[Start of Attachment]

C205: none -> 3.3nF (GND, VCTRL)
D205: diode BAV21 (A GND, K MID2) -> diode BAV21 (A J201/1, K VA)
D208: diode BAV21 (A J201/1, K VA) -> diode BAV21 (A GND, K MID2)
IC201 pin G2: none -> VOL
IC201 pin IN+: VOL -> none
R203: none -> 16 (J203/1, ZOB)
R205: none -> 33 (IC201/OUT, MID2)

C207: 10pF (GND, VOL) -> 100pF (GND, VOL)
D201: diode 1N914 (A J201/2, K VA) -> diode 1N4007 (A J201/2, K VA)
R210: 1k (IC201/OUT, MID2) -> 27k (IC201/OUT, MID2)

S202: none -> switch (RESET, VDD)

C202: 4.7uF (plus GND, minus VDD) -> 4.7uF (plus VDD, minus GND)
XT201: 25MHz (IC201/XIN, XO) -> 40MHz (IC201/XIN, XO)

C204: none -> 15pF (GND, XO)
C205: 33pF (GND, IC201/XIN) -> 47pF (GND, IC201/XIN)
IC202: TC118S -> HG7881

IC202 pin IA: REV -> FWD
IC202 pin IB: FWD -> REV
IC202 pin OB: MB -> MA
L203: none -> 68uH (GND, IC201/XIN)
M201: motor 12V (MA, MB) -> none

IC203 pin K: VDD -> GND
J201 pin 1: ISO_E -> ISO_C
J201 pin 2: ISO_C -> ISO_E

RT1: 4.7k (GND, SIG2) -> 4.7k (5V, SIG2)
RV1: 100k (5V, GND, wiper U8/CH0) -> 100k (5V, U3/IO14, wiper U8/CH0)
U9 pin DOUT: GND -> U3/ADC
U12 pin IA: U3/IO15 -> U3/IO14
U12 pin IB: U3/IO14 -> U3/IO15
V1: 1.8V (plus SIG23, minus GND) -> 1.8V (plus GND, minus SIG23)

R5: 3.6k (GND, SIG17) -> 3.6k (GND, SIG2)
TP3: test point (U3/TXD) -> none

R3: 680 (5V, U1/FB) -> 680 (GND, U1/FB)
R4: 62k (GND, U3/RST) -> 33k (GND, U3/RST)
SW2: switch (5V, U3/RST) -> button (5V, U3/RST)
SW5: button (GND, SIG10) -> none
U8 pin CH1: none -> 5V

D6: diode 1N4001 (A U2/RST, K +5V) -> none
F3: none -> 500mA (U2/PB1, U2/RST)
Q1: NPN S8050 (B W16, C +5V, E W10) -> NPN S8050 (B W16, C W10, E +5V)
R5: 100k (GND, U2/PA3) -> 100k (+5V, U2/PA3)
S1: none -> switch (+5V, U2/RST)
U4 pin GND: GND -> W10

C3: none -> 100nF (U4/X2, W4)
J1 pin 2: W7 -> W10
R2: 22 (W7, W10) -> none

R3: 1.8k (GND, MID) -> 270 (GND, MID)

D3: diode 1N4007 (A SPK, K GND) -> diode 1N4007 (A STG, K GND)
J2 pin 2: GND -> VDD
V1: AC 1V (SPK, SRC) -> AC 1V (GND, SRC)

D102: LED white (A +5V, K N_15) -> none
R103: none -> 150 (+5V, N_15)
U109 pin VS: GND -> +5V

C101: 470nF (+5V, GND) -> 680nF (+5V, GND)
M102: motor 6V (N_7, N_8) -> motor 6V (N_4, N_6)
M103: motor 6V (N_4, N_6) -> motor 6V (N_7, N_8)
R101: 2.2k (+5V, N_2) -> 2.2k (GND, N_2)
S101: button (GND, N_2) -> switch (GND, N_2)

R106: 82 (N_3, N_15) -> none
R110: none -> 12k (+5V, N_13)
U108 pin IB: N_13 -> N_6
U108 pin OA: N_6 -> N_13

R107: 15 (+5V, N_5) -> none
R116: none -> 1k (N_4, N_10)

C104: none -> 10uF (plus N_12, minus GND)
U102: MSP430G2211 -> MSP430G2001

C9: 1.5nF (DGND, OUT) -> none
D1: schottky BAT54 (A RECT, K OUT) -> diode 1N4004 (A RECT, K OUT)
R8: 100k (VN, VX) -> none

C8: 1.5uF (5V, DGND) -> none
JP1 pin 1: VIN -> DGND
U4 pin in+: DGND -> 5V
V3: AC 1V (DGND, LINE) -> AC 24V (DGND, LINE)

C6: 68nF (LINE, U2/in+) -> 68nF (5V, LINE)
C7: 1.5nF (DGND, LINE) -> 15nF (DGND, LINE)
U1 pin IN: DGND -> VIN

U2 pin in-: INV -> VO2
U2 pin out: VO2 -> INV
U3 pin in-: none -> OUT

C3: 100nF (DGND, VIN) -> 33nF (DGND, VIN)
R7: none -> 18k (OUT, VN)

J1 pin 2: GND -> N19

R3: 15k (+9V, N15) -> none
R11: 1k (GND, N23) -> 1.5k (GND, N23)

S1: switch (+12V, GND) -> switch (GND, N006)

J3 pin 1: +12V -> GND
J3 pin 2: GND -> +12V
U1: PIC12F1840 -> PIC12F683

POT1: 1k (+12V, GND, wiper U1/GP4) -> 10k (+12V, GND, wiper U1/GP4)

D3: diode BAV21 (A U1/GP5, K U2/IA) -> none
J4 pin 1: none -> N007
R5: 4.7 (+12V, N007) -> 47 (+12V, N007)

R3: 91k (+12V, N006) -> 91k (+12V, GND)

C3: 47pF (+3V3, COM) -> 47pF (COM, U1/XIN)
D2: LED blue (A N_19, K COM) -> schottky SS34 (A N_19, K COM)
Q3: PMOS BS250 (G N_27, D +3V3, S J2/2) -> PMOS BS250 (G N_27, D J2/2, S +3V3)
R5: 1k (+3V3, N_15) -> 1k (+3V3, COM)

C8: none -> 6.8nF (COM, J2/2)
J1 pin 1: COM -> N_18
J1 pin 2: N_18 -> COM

[End of Attachment]

Report every line of the data above that contains the string "motor" by copying it in full.

M201: motor 12V (MA, MB) -> none
M102: motor 6V (N_7, N_8) -> motor 6V (N_4, N_6)
M103: motor 6V (N_4, N_6) -> motor 6V (N_7, N_8)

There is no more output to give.